Change listing data
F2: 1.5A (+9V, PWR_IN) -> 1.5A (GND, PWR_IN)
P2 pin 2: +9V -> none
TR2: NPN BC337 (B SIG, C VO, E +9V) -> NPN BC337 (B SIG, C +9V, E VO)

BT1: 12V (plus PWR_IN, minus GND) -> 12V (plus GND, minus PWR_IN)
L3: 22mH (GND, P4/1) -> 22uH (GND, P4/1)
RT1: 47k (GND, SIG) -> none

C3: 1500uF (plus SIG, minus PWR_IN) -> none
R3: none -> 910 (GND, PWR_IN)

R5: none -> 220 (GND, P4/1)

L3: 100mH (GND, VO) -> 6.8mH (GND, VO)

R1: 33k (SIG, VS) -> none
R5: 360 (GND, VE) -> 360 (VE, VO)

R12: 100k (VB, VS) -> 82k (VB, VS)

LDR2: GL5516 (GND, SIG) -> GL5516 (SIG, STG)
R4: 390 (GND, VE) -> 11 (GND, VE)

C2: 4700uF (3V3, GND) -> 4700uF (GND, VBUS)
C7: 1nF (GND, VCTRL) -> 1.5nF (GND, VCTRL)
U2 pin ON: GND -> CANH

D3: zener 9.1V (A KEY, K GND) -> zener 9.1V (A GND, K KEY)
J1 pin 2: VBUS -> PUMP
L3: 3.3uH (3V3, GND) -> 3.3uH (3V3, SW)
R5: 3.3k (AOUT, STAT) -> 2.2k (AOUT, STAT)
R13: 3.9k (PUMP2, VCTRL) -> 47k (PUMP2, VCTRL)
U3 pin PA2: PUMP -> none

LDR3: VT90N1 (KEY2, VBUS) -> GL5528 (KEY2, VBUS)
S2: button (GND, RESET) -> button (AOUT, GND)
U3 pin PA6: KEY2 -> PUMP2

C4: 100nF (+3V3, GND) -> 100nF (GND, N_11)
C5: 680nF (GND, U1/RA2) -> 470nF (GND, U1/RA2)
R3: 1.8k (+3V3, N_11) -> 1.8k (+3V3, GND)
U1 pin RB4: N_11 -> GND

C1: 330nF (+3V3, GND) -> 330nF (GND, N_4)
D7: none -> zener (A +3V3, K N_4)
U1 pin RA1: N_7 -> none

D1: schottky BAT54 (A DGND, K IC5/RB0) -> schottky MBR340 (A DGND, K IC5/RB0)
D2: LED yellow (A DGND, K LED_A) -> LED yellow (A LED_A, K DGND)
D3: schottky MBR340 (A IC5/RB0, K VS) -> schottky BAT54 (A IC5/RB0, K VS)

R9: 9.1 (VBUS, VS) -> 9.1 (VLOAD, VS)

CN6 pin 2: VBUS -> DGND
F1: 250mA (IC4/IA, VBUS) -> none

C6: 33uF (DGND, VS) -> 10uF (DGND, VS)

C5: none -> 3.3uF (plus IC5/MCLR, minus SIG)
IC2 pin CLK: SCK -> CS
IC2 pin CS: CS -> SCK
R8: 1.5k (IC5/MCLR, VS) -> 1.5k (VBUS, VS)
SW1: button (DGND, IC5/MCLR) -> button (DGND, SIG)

## YOUR OBJECTIVE
Show all lines in the records above that hold "minus".

## SOLUTION FOR THIS PROBLEM
BT1: 12V (plus PWR_IN, minus GND) -> 12V (plus GND, minus PWR_IN)
C3: 1500uF (plus SIG, minus PWR_IN) -> none
C5: none -> 3.3uF (plus IC5/MCLR, minus SIG)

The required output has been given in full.